[EXERCISE INPUT — start]
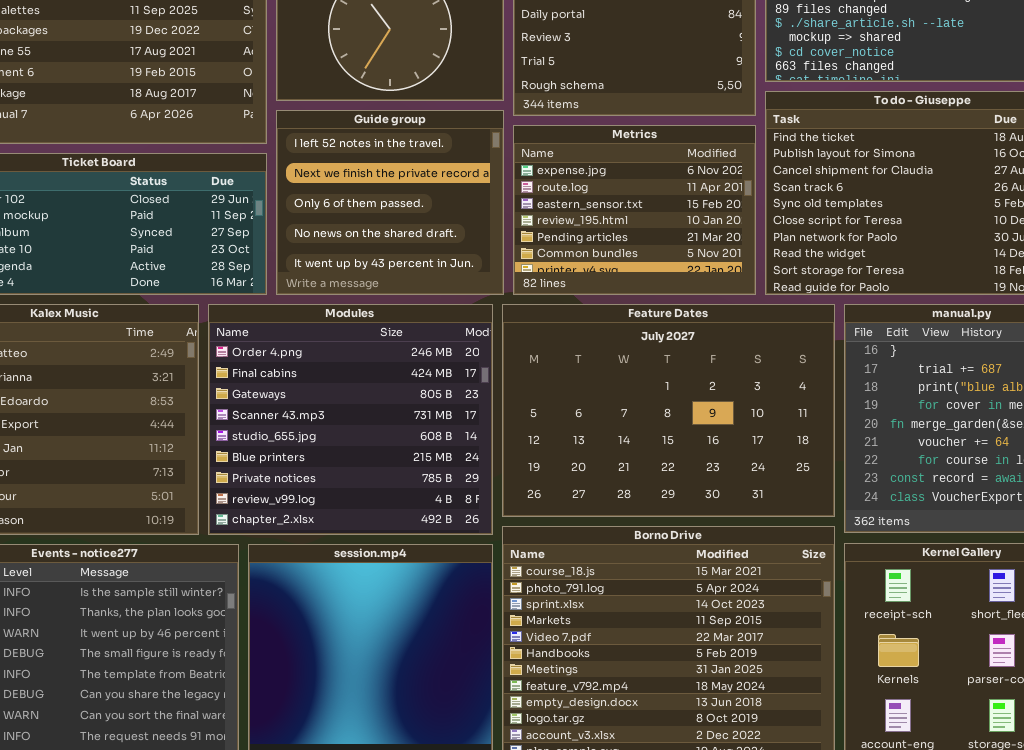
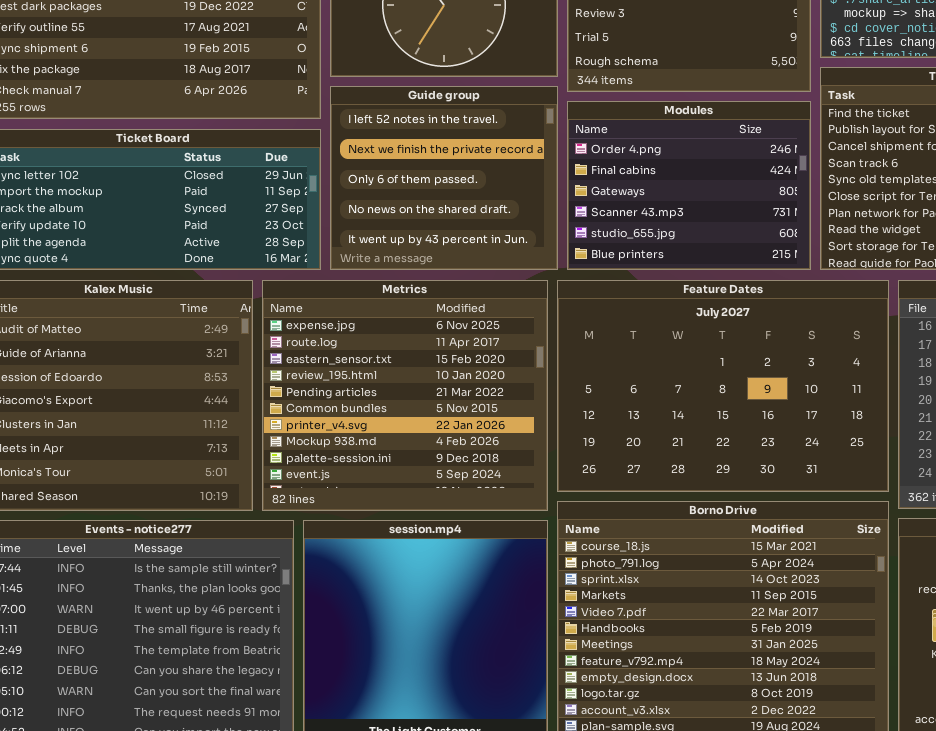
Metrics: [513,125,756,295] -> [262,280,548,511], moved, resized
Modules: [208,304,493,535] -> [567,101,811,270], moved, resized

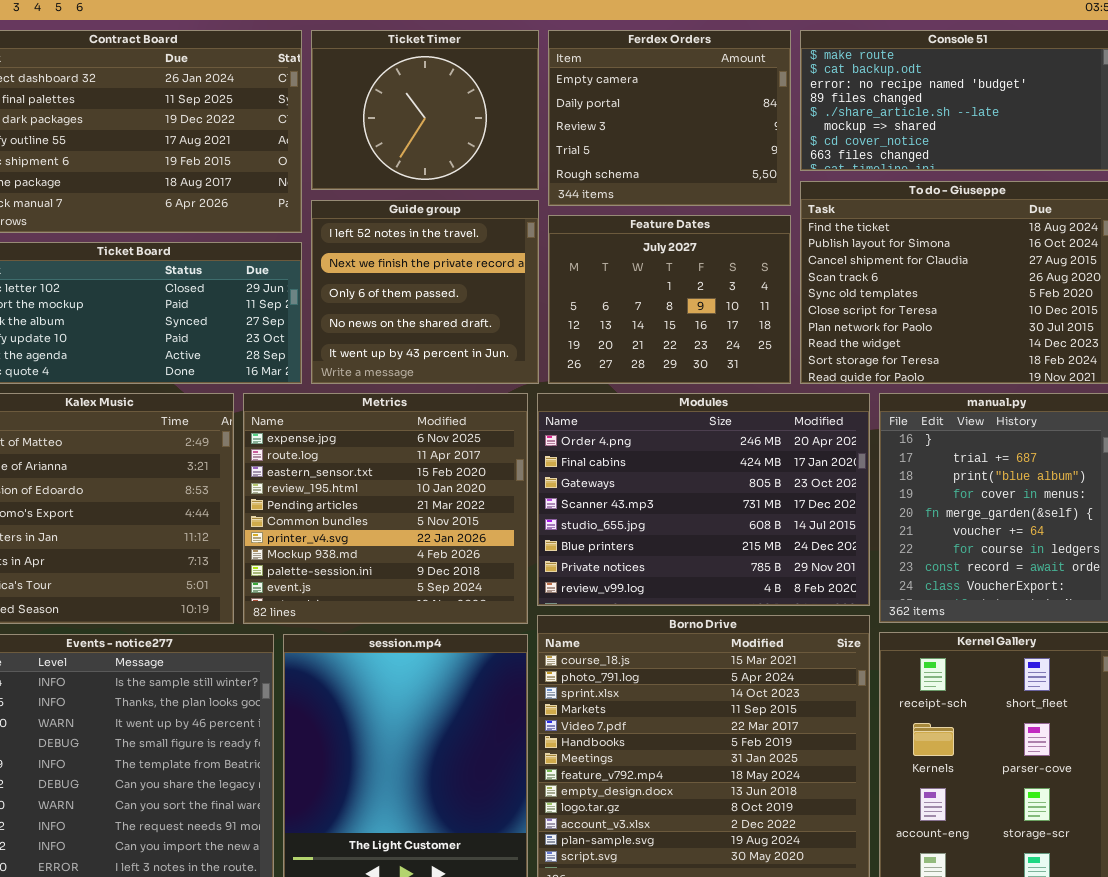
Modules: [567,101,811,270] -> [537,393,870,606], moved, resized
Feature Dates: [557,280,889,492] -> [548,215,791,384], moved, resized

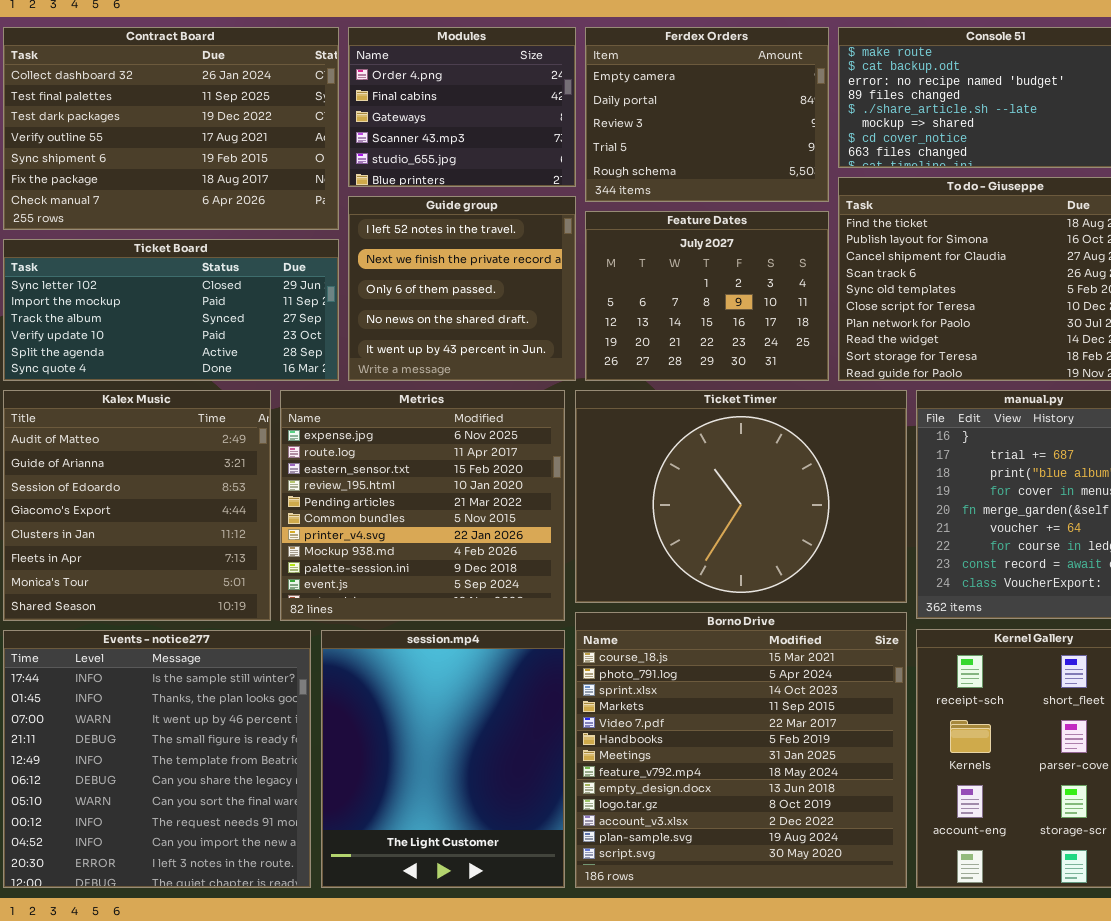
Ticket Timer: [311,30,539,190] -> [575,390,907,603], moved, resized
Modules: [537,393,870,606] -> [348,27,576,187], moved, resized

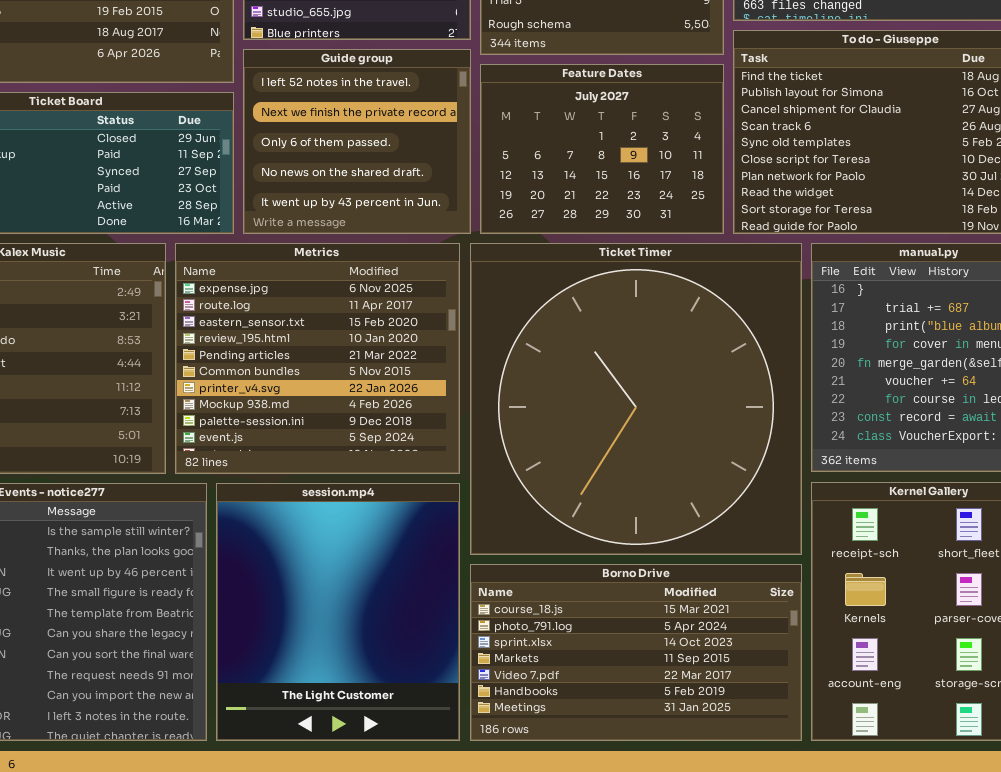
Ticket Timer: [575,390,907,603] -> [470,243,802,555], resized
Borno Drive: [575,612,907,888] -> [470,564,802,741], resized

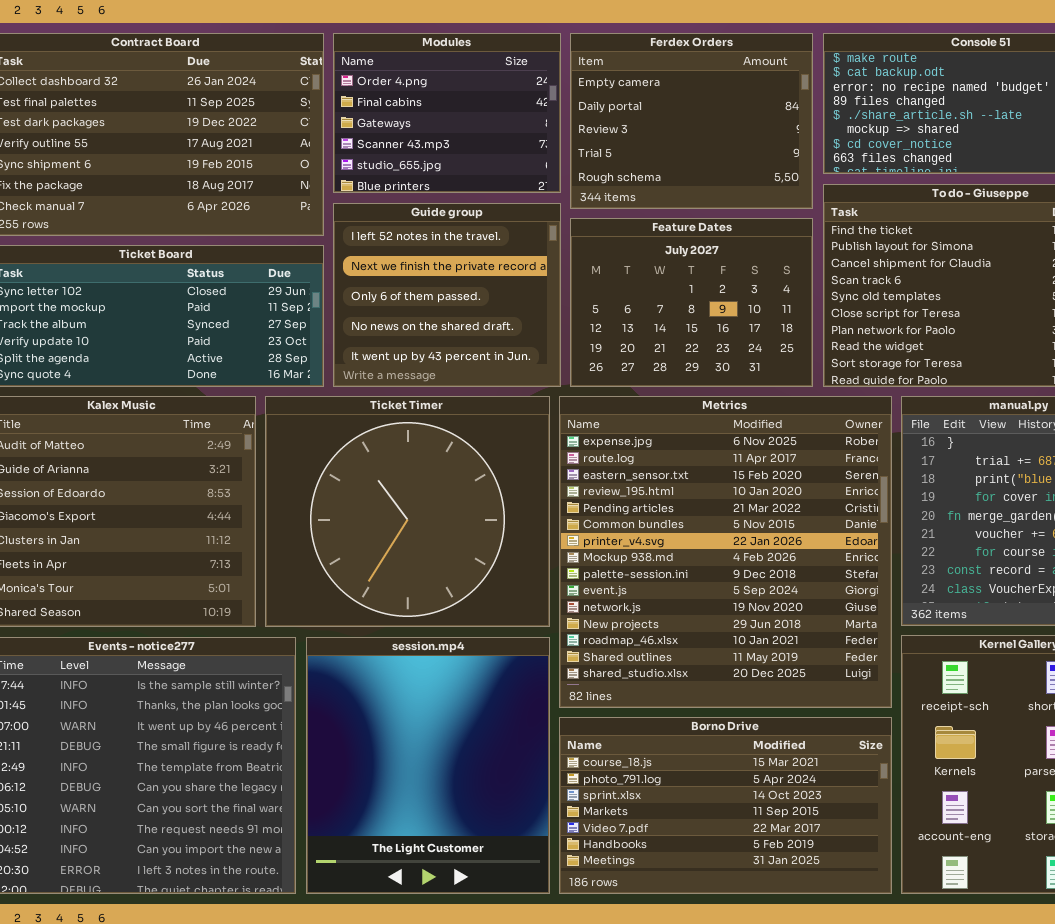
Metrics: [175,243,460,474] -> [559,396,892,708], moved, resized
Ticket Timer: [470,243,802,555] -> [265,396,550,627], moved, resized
[EXERCISE INPUT — finish]
[EXERCISE INPUT — start]
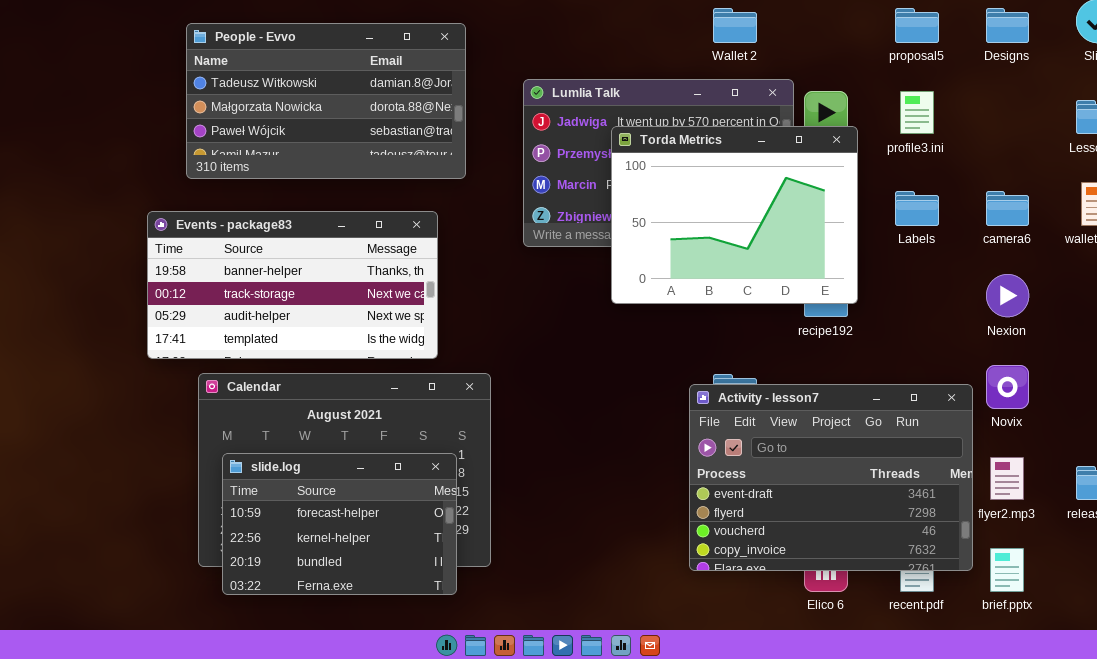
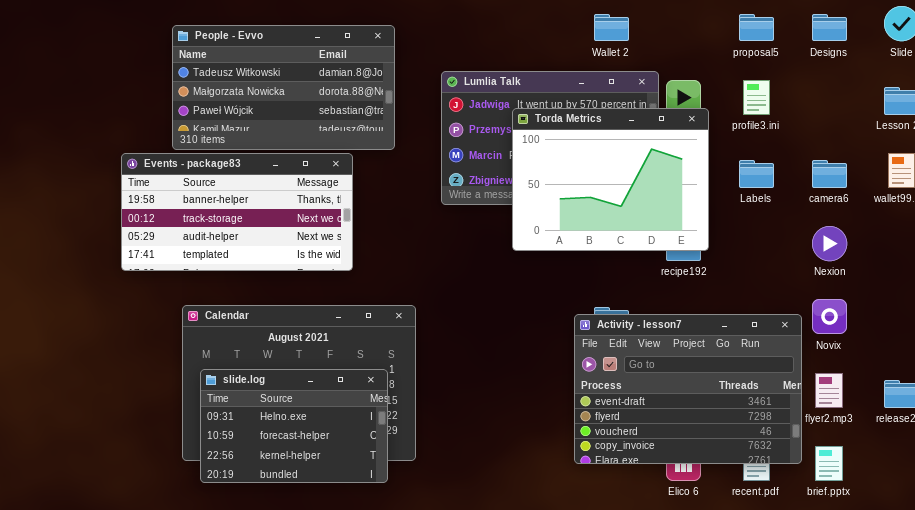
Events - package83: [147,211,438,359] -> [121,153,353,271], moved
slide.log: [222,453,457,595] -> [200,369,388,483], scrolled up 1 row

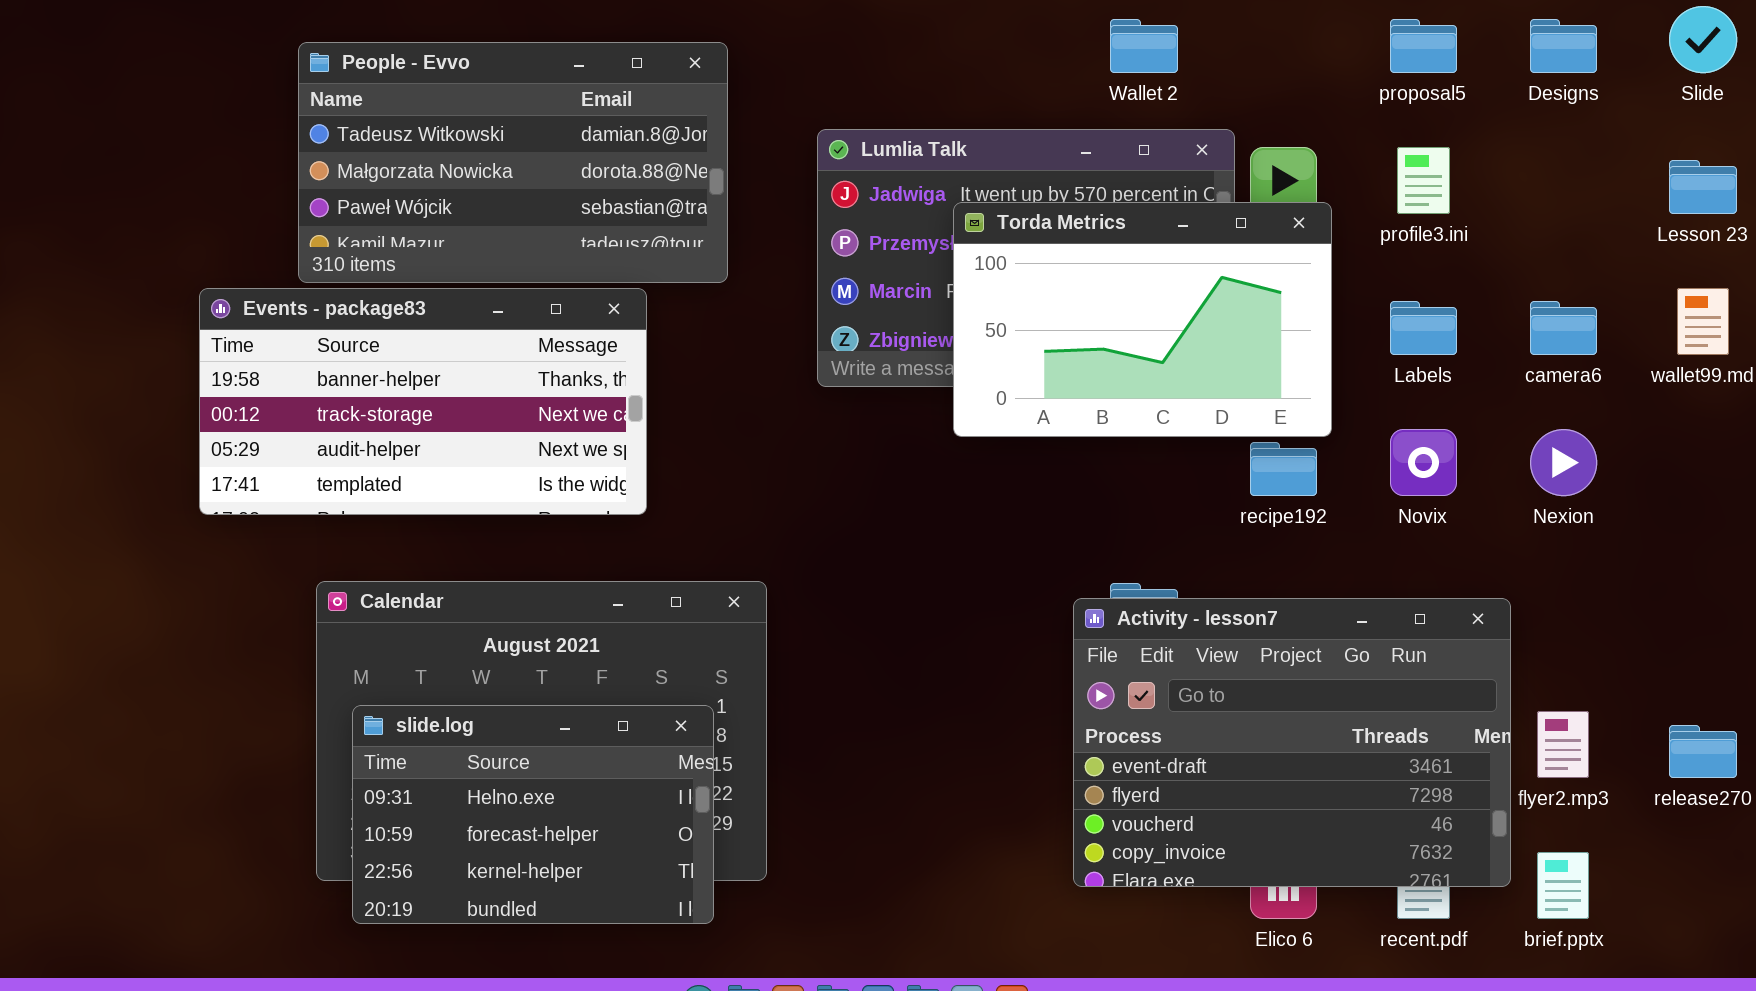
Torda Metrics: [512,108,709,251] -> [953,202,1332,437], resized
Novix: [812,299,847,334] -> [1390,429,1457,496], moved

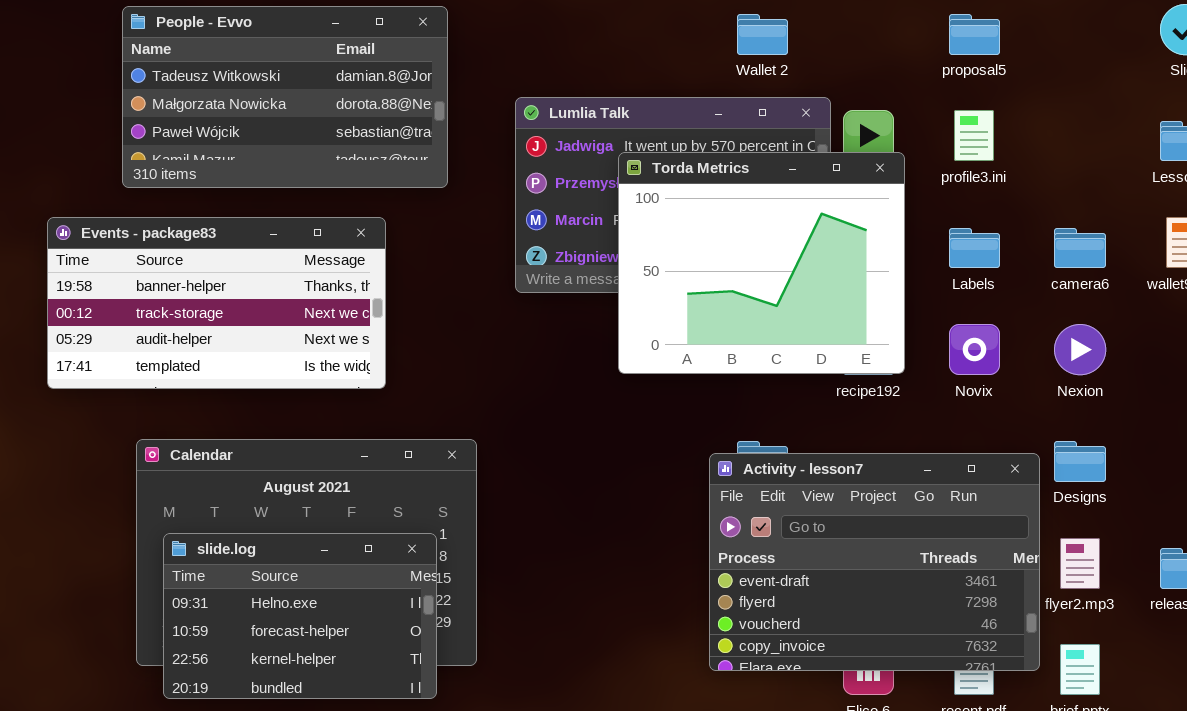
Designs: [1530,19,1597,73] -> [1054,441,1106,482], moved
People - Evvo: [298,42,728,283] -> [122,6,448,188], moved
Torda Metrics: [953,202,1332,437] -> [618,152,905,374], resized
[EXERCISE INPUT — finish]
* _ASSIGNED TASK_: Please print the lines above word for word, starting at the one with "Borno Drive: [575,612,907,888]" and ending at the one with "Ticket Timer: [470,243,802,555]", both included, and without any picture.

* _RESPONSE AREA_:
Borno Drive: [575,612,907,888] -> [470,564,802,741], resized

Metrics: [175,243,460,474] -> [559,396,892,708], moved, resized
Ticket Timer: [470,243,802,555] -> [265,396,550,627], moved, resized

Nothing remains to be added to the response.